What is required: For every line of the material below, check for the string "board" and return the line if it is there.

Recorded data:
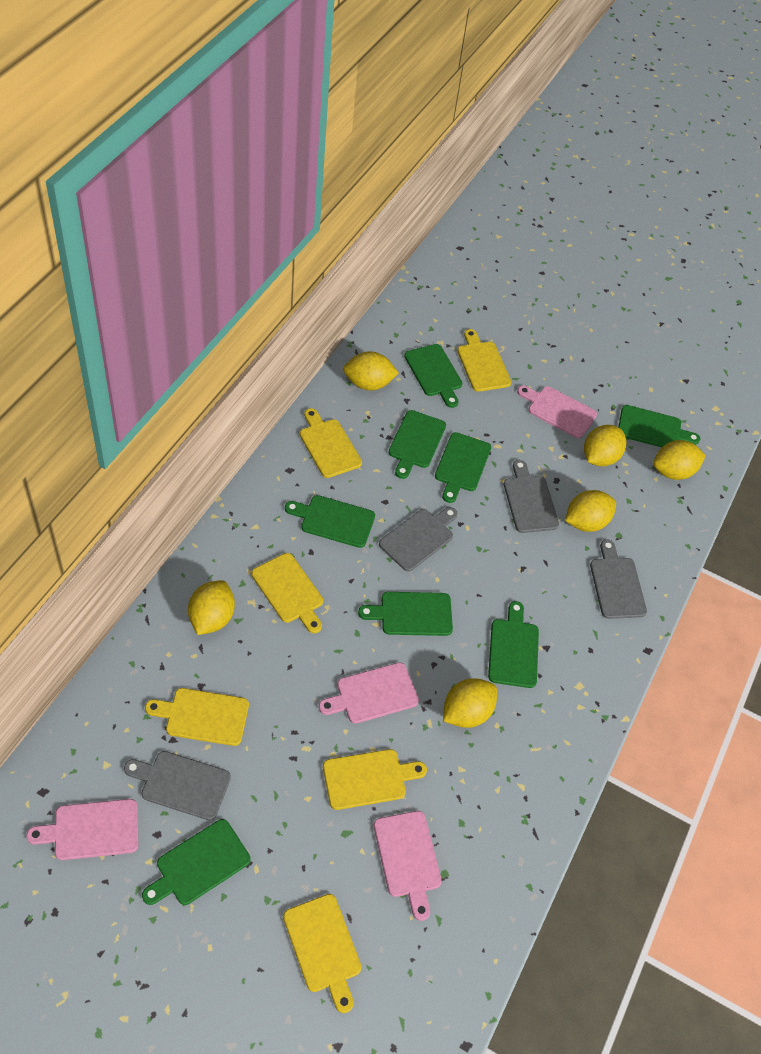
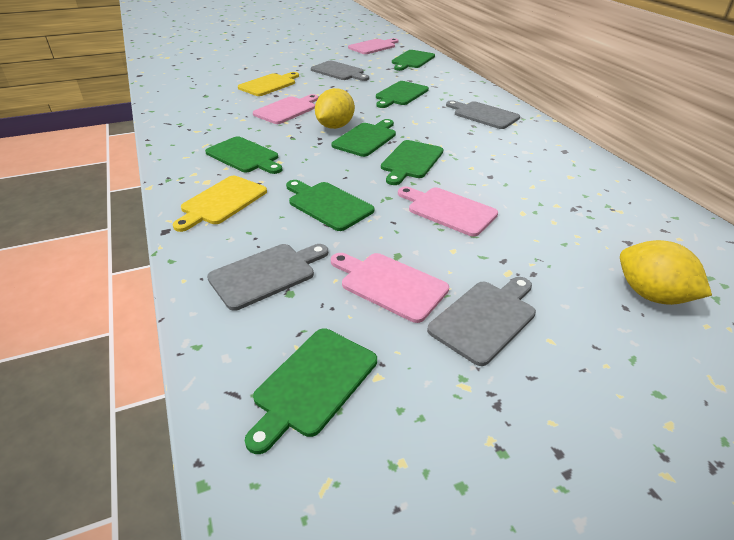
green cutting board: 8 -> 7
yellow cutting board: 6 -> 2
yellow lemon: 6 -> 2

* * *

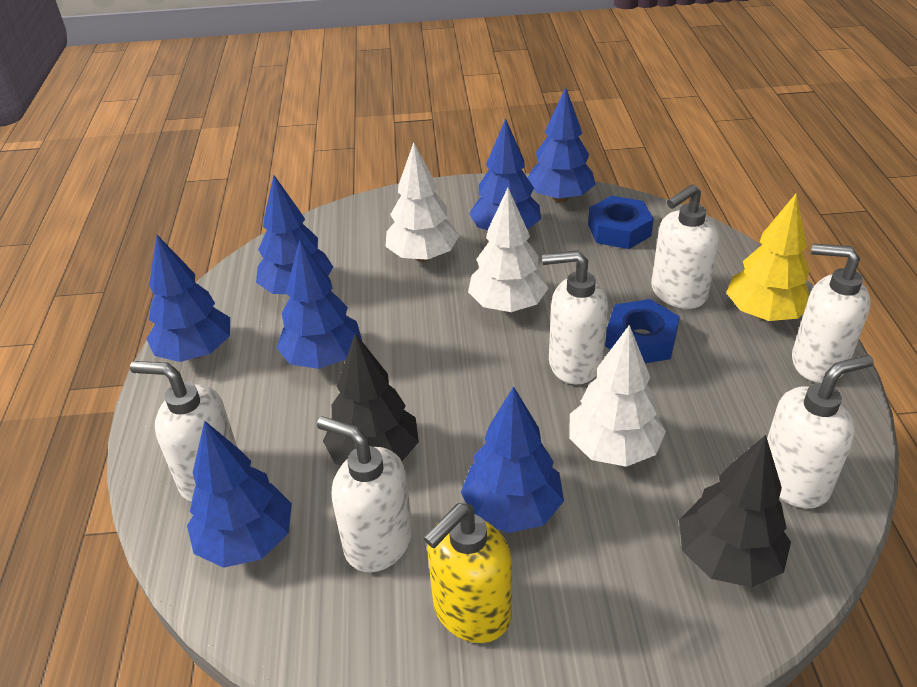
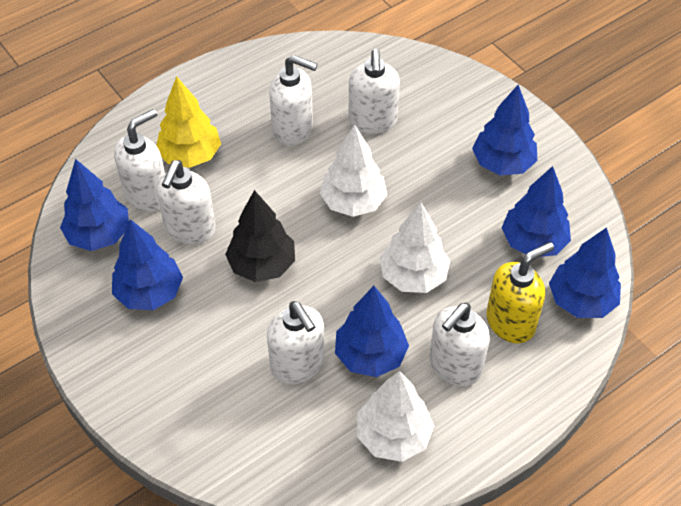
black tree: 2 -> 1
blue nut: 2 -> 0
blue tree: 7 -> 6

Exercise answer:
green cutting board: 8 -> 7
yellow cutting board: 6 -> 2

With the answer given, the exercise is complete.